## [Work required]
Lines before the one containing "(470, 169) = (691, 570): turquoise" are to be left out; that line and every line after it, through the last line below, are to be reproduced exactly.

[Scene difference descriptions]
Content starts

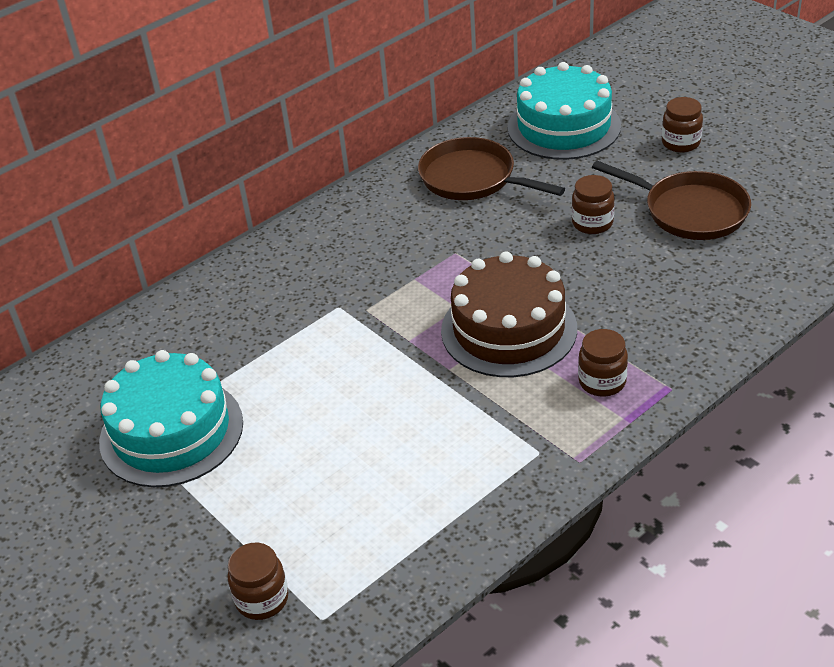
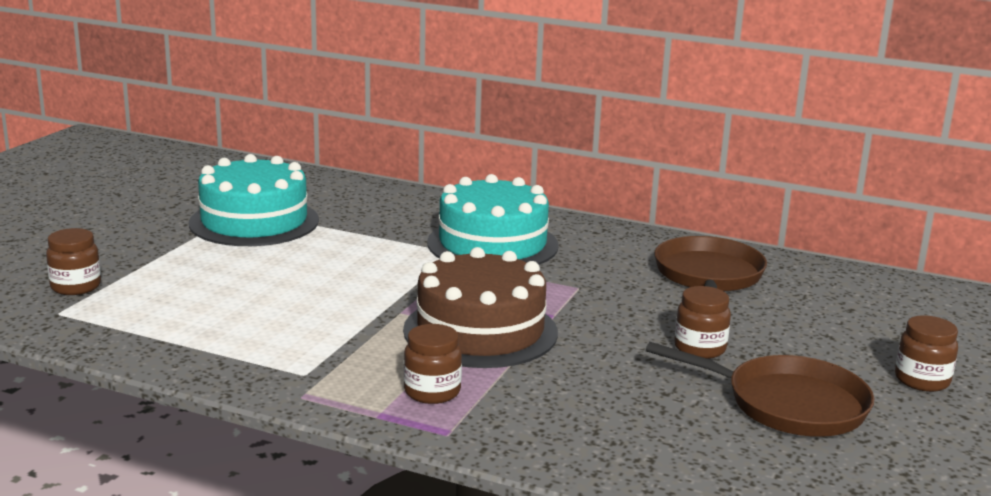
camera: 60 degrees right, 20 degrees down
(564, 127) = (861, 307): turquoise cake -> turquoise cake (492, 244)
(690, 211) = (788, 404): brown pan -> brown pan turned 75 degrees counterclockwise

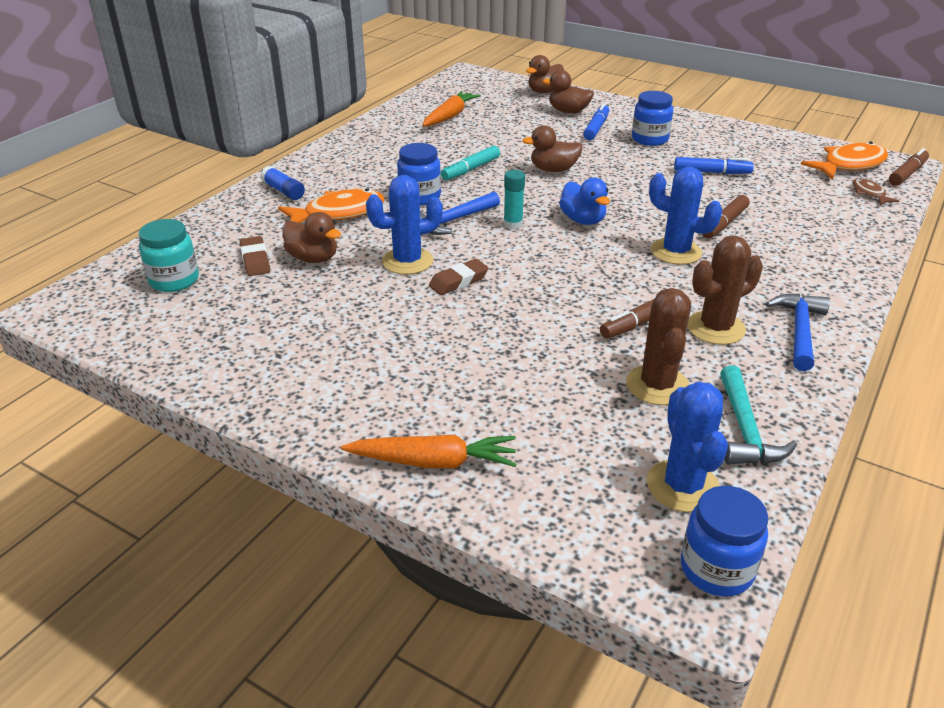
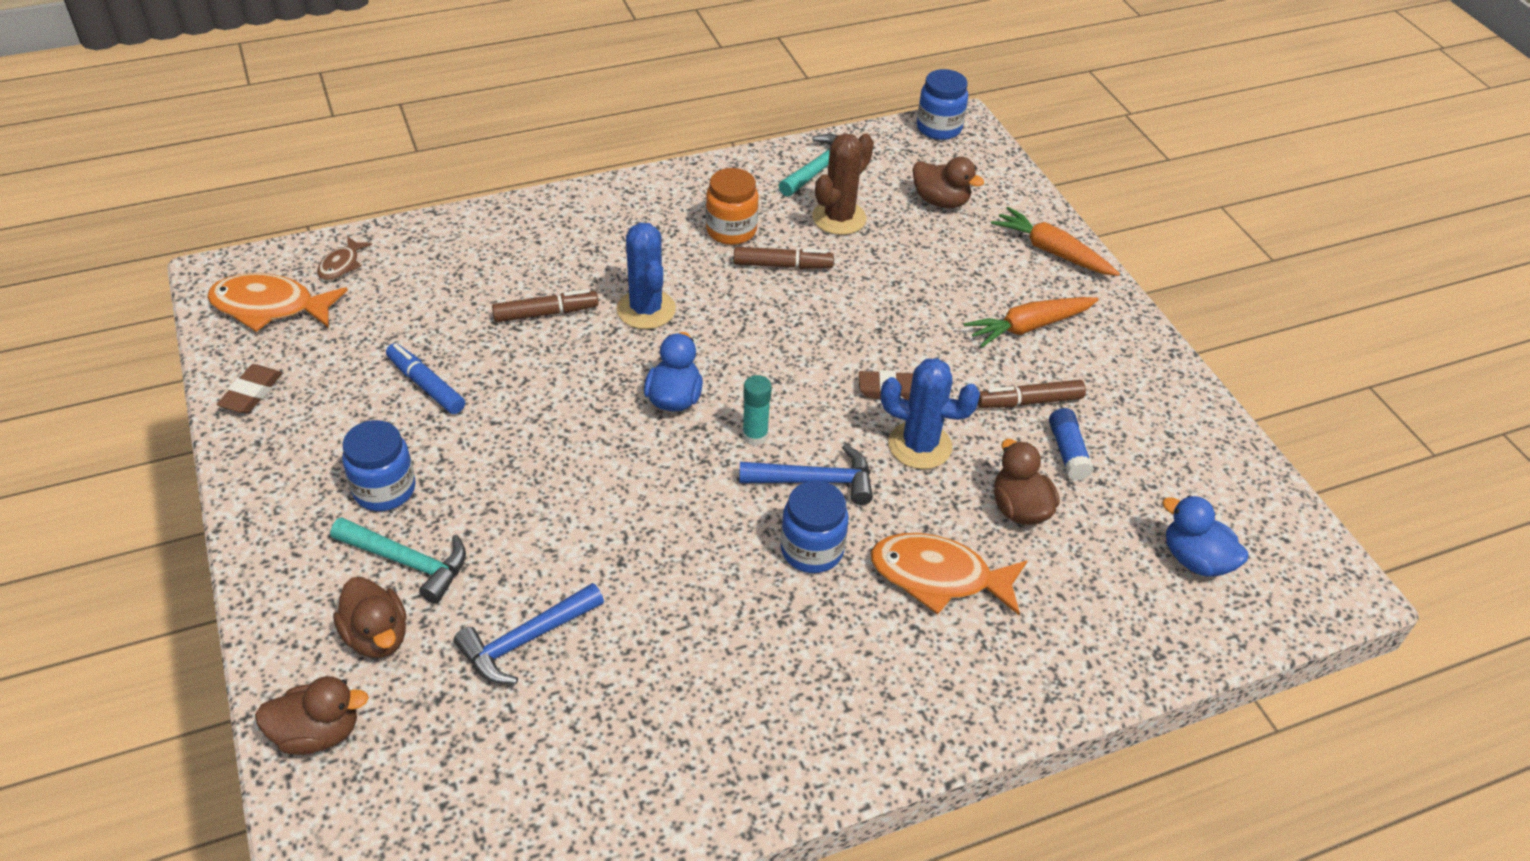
camera: 145 degrees left, 10 degrees up
(174, 280) = (1195, 560): turquoise jar -> blue duck
(255, 260) = (1088, 543): brown eraser -> brown eraser (252, 393)
(283, 191) = (982, 677): blue glue stick -> blue glue stick (1067, 452)
(450, 116) = (564, 750): orange carrot -> orange carrot (1029, 327)
(470, 169) = (691, 570): turquoise marker -> none
(553, 170) = (591, 503): brown duck -> brown duck (940, 201)
(596, 128) = (407, 562): blue marker -> turquoise hammer
(682, 486) = (905, 164): blue cactus -> none
(715, 328) = (731, 230): brown cactus -> orange jar
(799, 331) = (673, 196): blue hammer -> blue hammer (526, 640)
(907, 174) = (247, 263): brown marker -> brown marker (1029, 401)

Content ends

## [Solved problem]
(470, 169) = (691, 570): turquoise marker -> none
(553, 170) = (591, 503): brown duck -> brown duck (940, 201)
(596, 128) = (407, 562): blue marker -> turquoise hammer
(682, 486) = (905, 164): blue cactus -> none
(715, 328) = (731, 230): brown cactus -> orange jar
(799, 331) = (673, 196): blue hammer -> blue hammer (526, 640)
(907, 174) = (247, 263): brown marker -> brown marker (1029, 401)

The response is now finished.